[[ Dataset excerpt, beginning ]]
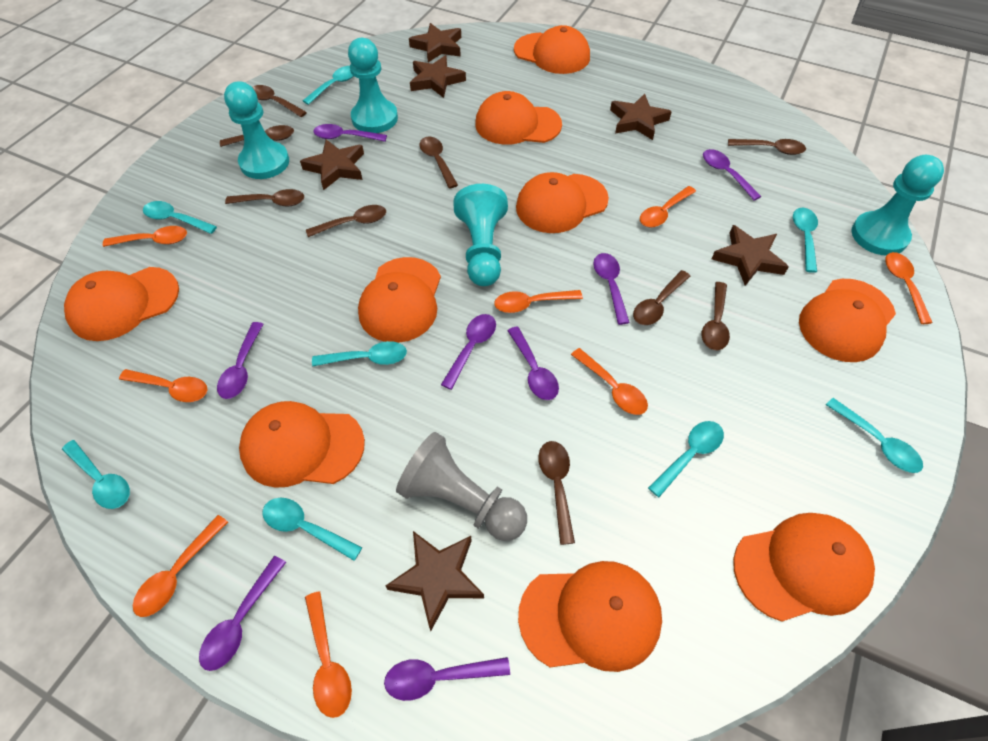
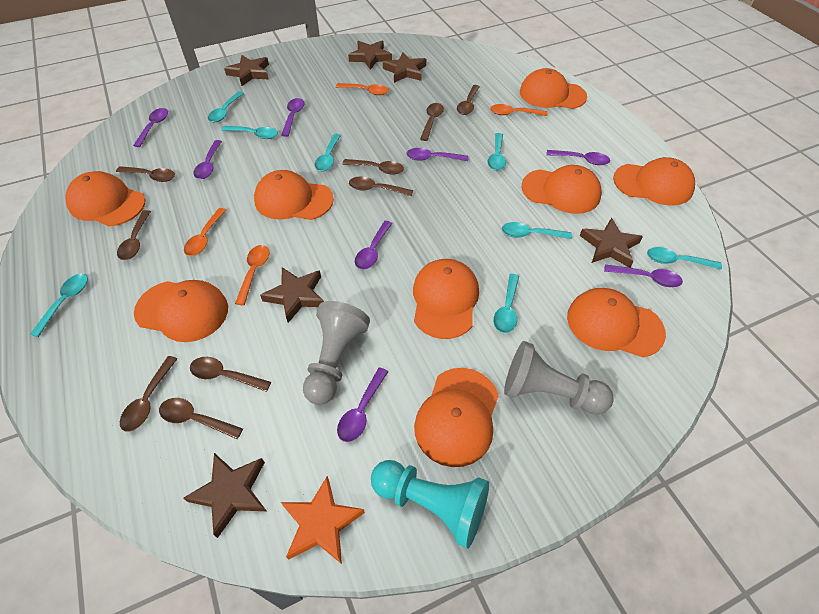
grey pawn: 1 -> 2
orange spoon: 8 -> 4
orange star: 0 -> 1
turquoise pawn: 4 -> 1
[[ Dataset excerpt, end ]]
> _Your instructions_
All lines from the line containing "orange spoon: 8 -> 4" through the last line of the data are to be repeated exactly; no other line belongs in the answer.

> _Response to the exercise_
orange spoon: 8 -> 4
orange star: 0 -> 1
turquoise pawn: 4 -> 1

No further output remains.